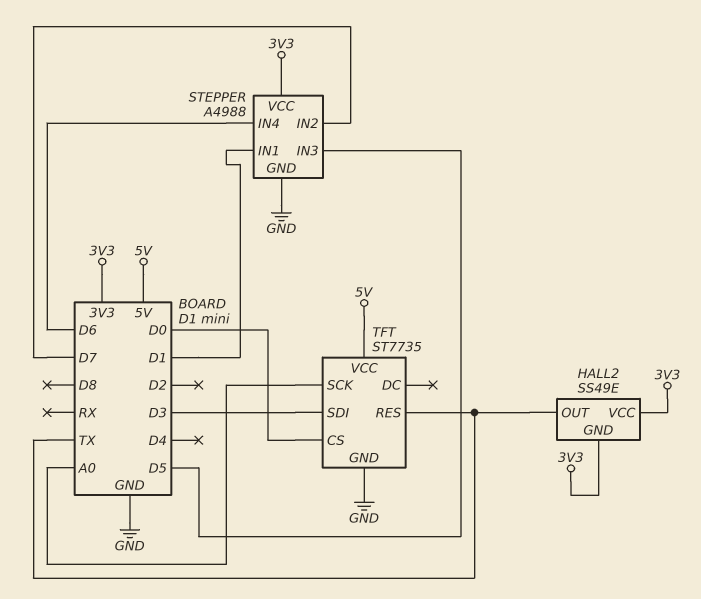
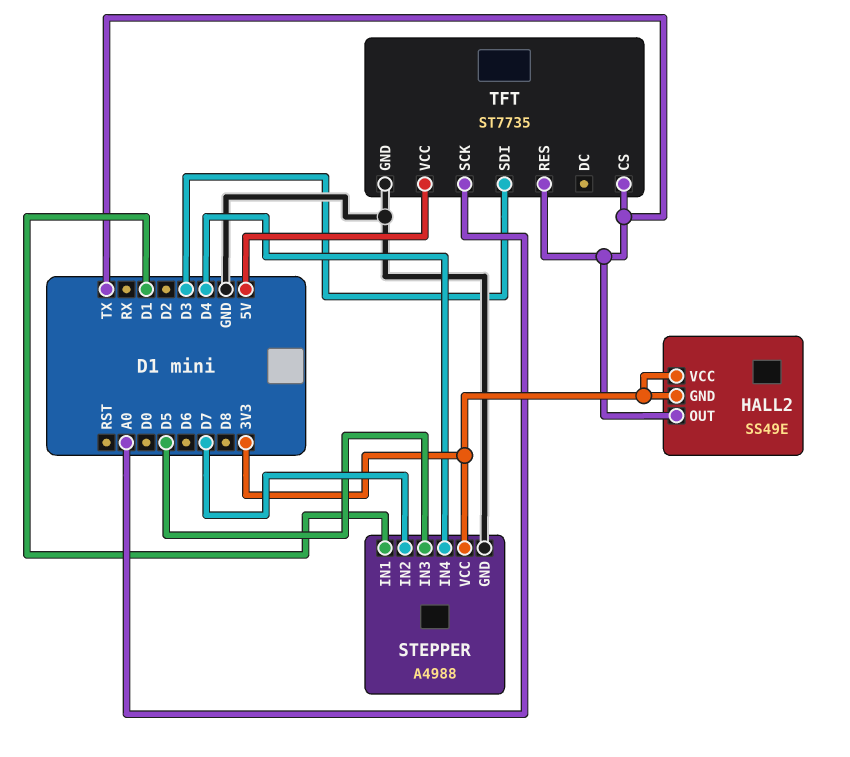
STEPPER pin IN4: D6 -> D4
TFT pin CS: D0 -> TX

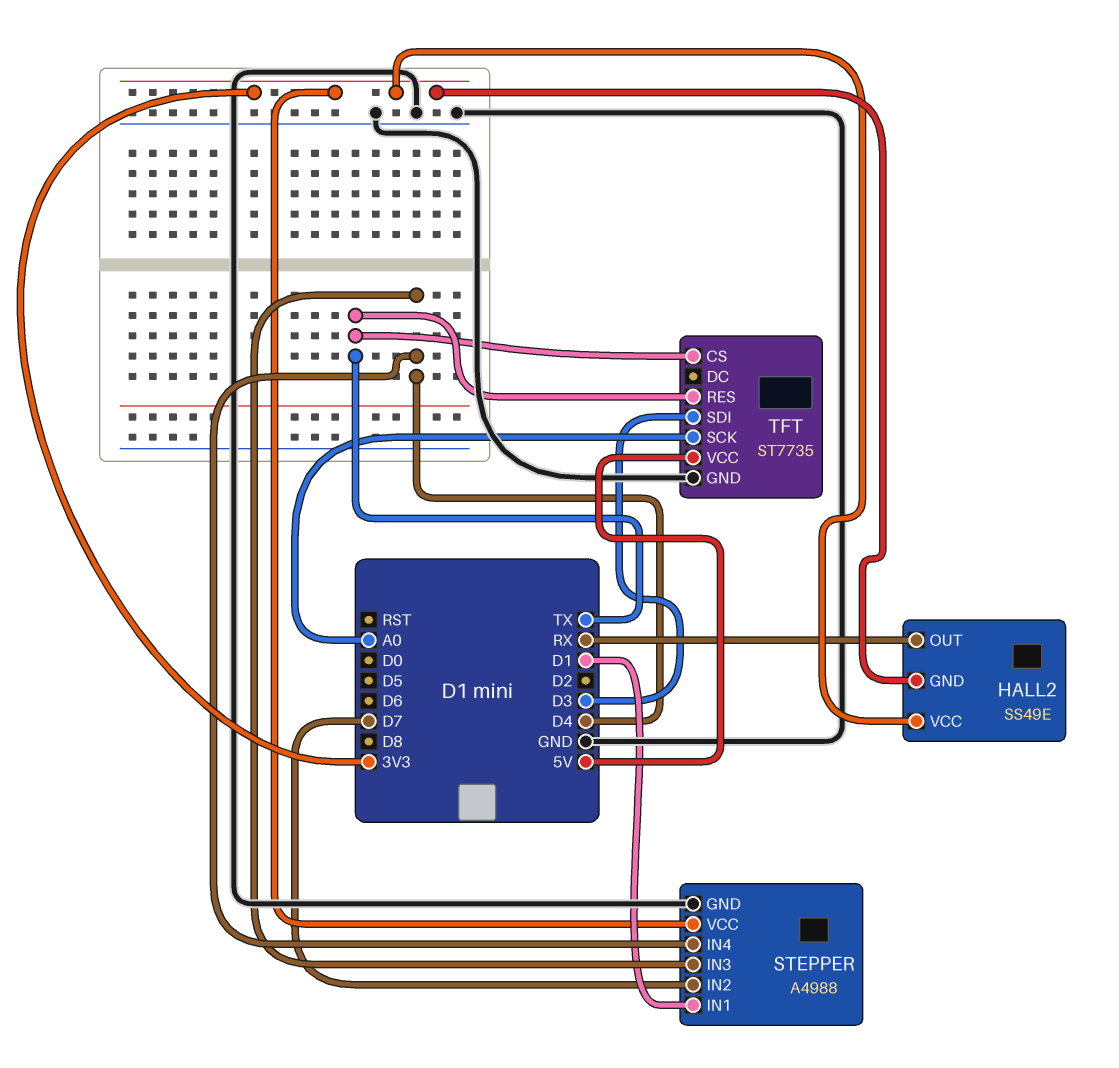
HALL2 pin OUT: TX -> RX
STEPPER pin IN3: D5 -> D4

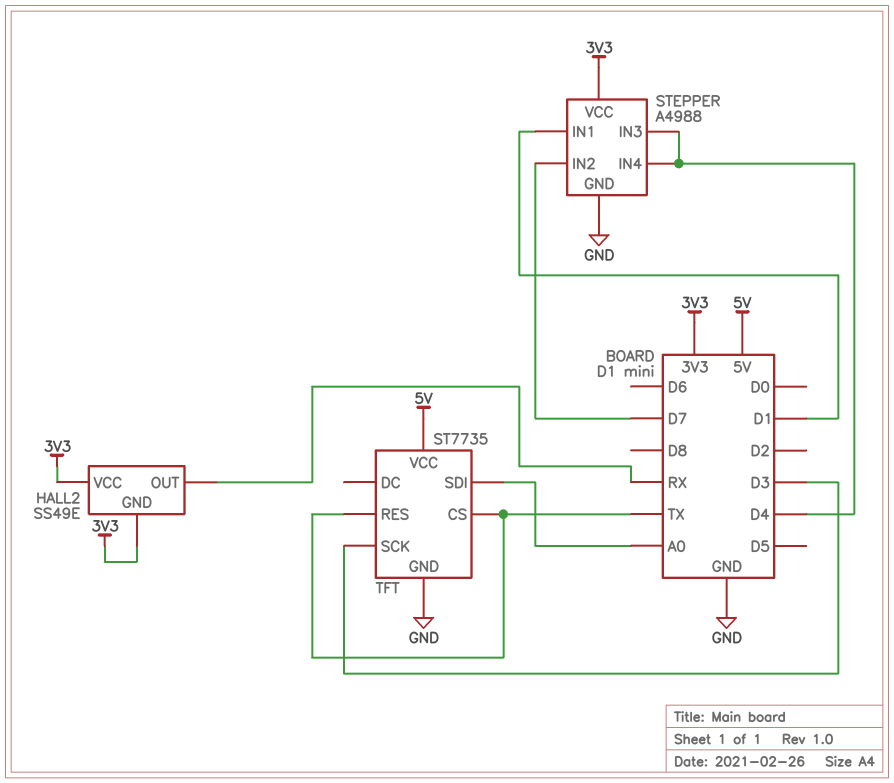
TFT pin SCK: A0 -> D3
TFT pin SDI: D3 -> A0

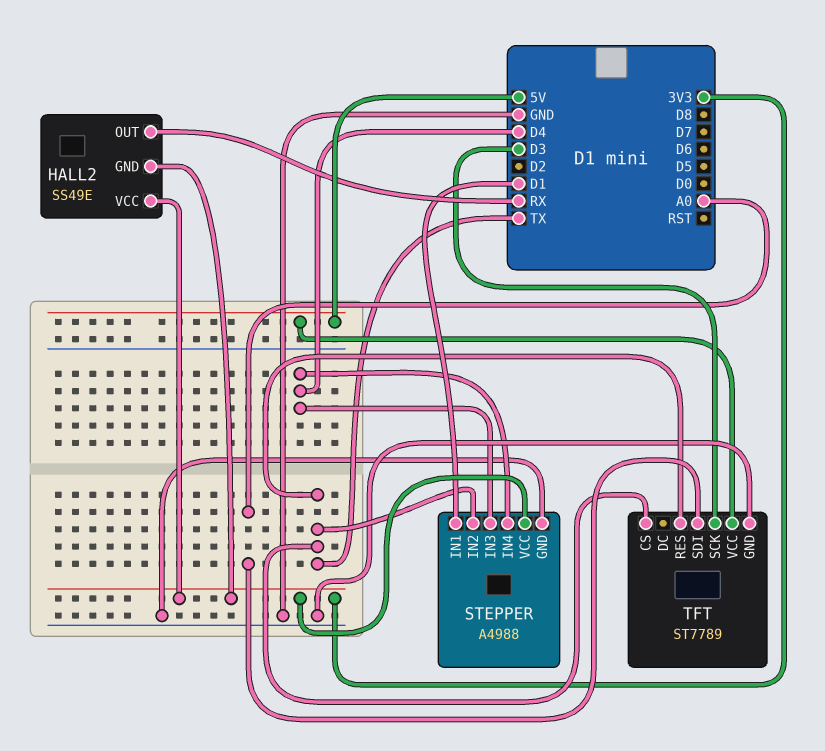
STEPPER pin IN2: D7 -> TX
TFT: ST7735 -> ST7789

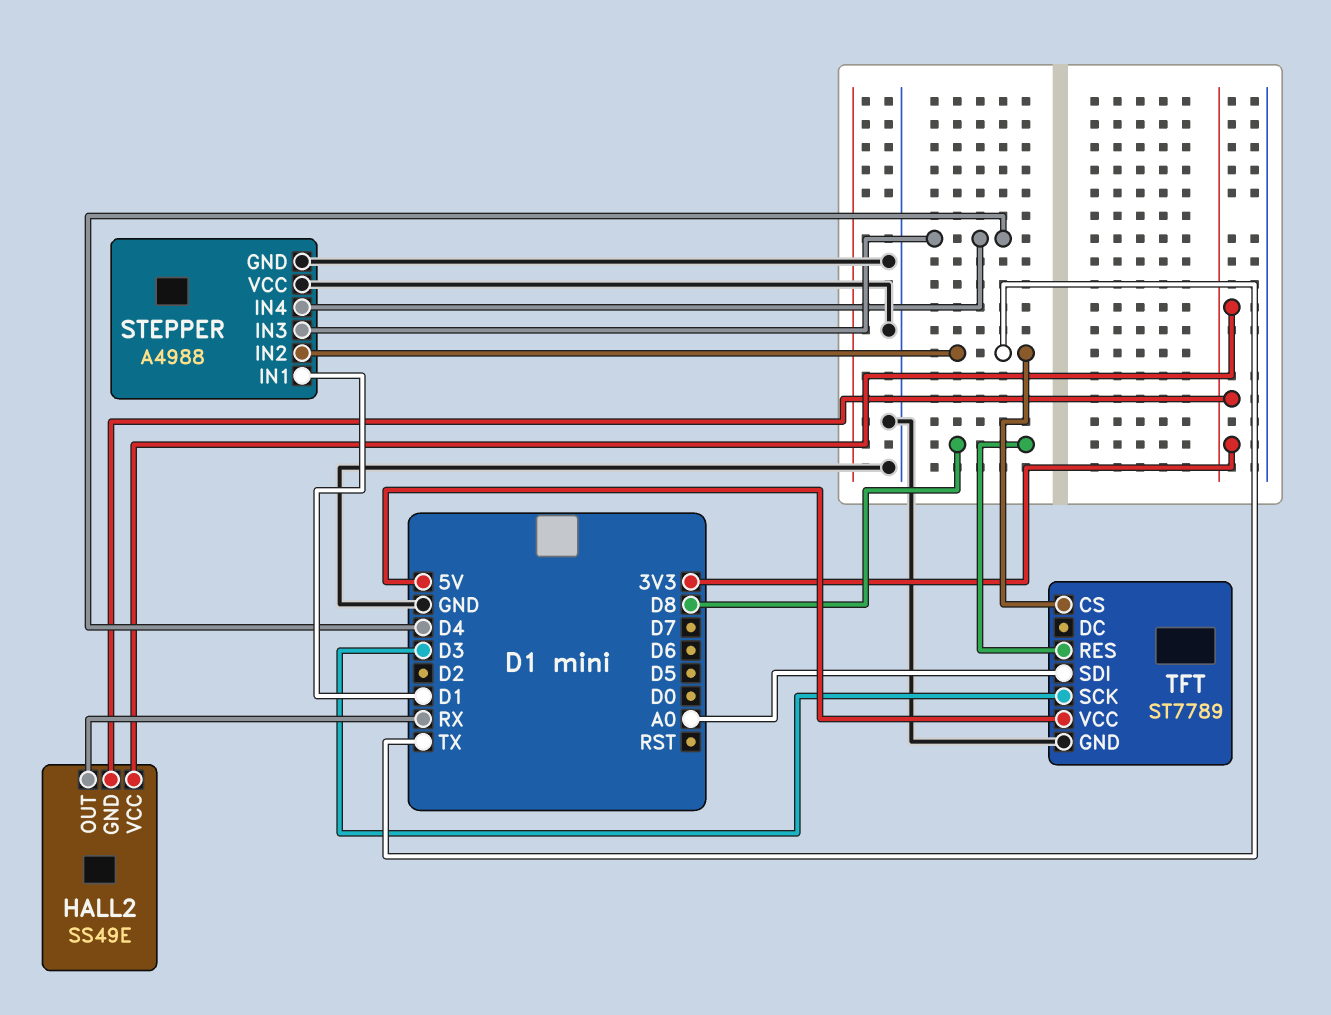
STEPPER pin VCC: 3V3 -> GND
TFT pin RES: TX -> D8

◆ Exercise details:
Wherever the string "STEPPER" occurs in the listing, return the line it sits on.

◆ Response below:
STEPPER pin IN4: D6 -> D4
STEPPER pin IN3: D5 -> D4
STEPPER pin IN2: D7 -> TX
STEPPER pin VCC: 3V3 -> GND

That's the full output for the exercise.